Saved data entries
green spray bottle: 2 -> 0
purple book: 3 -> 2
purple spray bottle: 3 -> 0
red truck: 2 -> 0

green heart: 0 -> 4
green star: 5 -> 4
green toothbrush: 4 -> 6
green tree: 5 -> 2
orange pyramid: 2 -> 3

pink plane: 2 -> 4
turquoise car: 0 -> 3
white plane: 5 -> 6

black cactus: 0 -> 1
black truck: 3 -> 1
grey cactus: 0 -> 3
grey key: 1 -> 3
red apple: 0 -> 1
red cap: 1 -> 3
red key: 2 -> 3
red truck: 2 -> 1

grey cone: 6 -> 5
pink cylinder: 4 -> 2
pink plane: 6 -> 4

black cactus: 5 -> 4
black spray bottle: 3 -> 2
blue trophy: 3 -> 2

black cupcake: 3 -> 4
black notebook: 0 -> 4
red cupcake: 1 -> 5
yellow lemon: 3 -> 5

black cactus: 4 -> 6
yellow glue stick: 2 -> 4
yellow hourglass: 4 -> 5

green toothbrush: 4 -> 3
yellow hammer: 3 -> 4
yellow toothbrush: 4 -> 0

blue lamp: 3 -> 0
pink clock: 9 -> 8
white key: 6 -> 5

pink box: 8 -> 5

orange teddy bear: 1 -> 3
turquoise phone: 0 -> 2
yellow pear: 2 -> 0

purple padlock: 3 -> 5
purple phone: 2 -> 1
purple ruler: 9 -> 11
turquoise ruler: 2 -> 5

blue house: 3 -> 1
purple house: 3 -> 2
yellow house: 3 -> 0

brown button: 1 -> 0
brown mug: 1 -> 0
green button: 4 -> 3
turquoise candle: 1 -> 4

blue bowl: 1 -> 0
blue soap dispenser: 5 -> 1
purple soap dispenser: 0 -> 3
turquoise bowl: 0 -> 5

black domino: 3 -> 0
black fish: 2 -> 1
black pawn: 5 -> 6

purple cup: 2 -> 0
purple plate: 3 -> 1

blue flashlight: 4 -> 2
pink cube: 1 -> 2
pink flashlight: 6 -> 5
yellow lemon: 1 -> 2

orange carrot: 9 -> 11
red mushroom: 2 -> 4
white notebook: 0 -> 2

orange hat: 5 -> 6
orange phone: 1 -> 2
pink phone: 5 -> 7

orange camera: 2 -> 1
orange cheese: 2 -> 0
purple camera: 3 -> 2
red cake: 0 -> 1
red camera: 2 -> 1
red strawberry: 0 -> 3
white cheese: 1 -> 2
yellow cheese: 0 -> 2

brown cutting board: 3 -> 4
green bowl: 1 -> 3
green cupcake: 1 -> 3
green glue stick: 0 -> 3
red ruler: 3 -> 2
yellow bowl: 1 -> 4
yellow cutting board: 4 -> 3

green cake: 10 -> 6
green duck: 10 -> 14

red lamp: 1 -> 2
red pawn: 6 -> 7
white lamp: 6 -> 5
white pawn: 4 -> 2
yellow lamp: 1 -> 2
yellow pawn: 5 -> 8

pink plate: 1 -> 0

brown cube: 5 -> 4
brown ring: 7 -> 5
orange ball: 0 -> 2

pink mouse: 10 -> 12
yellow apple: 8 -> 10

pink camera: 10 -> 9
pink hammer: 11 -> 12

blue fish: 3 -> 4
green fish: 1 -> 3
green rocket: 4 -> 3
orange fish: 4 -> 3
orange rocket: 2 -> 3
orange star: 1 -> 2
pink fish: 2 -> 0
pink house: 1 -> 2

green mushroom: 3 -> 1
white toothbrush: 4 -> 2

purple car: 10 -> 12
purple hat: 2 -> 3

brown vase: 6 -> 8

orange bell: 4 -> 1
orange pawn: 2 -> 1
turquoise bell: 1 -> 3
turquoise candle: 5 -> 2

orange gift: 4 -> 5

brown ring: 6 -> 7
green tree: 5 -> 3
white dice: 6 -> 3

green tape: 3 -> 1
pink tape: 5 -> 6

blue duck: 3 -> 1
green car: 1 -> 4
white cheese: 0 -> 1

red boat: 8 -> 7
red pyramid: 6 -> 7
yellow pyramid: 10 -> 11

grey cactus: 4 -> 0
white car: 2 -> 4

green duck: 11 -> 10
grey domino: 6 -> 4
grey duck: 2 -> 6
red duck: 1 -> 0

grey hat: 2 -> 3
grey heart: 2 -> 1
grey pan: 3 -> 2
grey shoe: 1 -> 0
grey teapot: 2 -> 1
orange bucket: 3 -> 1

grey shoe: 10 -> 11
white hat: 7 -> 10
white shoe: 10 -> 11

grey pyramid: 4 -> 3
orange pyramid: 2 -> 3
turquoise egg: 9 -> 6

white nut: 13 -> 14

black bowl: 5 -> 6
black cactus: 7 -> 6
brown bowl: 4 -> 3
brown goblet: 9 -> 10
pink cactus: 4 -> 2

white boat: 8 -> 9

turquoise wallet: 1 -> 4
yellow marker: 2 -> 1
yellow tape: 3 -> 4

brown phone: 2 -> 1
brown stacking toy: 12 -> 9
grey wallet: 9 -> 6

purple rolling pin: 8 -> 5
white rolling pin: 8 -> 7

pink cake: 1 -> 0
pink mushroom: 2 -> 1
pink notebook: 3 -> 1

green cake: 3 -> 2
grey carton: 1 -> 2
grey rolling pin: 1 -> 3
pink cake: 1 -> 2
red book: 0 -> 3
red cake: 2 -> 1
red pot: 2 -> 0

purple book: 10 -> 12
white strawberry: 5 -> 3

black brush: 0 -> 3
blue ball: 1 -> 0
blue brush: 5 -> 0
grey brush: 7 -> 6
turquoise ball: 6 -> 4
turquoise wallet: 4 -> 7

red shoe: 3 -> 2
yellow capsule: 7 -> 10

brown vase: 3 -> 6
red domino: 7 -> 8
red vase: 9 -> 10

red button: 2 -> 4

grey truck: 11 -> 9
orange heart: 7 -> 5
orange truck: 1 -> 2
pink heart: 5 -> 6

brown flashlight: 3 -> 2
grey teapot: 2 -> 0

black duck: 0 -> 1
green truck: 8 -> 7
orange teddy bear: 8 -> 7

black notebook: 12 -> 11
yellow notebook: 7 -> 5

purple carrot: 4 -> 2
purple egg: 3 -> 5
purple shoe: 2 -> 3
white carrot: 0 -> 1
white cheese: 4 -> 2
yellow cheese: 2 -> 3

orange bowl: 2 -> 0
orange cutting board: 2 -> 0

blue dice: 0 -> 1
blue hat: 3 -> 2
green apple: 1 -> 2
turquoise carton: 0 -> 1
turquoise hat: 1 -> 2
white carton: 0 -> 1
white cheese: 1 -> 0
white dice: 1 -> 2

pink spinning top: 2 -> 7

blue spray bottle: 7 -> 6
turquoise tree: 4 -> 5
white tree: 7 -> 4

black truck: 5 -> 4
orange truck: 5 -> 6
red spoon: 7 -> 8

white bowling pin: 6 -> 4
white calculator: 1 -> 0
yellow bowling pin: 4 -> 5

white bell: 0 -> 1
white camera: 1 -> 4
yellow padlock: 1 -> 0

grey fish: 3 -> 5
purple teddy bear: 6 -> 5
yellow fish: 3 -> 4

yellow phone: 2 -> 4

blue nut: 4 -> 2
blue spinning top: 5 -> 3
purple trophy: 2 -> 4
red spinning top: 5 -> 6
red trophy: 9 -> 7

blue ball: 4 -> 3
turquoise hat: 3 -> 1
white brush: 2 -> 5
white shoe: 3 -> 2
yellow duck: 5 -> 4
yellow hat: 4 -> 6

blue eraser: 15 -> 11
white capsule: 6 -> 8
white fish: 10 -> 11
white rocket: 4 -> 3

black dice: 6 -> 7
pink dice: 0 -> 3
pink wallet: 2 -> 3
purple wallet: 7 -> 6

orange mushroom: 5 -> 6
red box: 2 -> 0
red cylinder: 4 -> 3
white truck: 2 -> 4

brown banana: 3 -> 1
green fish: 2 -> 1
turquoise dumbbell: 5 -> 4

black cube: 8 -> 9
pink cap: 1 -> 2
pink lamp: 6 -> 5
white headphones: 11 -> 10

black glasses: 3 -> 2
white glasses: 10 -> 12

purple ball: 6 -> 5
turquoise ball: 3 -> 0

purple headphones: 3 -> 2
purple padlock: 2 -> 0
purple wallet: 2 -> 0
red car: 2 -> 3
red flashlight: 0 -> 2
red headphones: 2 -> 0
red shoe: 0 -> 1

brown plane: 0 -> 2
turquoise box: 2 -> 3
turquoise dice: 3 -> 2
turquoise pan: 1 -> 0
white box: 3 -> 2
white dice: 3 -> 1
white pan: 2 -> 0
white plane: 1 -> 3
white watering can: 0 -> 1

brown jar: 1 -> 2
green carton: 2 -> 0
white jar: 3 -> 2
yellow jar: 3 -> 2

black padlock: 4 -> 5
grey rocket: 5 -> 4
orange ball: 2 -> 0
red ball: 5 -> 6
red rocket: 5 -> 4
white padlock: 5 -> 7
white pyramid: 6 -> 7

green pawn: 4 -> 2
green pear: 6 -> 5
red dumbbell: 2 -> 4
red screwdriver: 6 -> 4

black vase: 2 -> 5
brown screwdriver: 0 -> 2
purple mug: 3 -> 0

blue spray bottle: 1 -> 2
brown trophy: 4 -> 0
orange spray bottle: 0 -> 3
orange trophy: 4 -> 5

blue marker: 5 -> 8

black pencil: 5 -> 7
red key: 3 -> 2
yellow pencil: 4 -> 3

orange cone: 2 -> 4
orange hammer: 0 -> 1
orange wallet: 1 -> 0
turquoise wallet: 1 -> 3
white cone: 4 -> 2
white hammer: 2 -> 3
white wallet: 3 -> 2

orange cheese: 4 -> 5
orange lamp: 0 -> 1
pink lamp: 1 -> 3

• Task prompt: Where a line in the entries holds the word "lamp", copy that line.

• Written solution:
blue lamp: 3 -> 0
red lamp: 1 -> 2
white lamp: 6 -> 5
yellow lamp: 1 -> 2
pink lamp: 6 -> 5
orange lamp: 0 -> 1
pink lamp: 1 -> 3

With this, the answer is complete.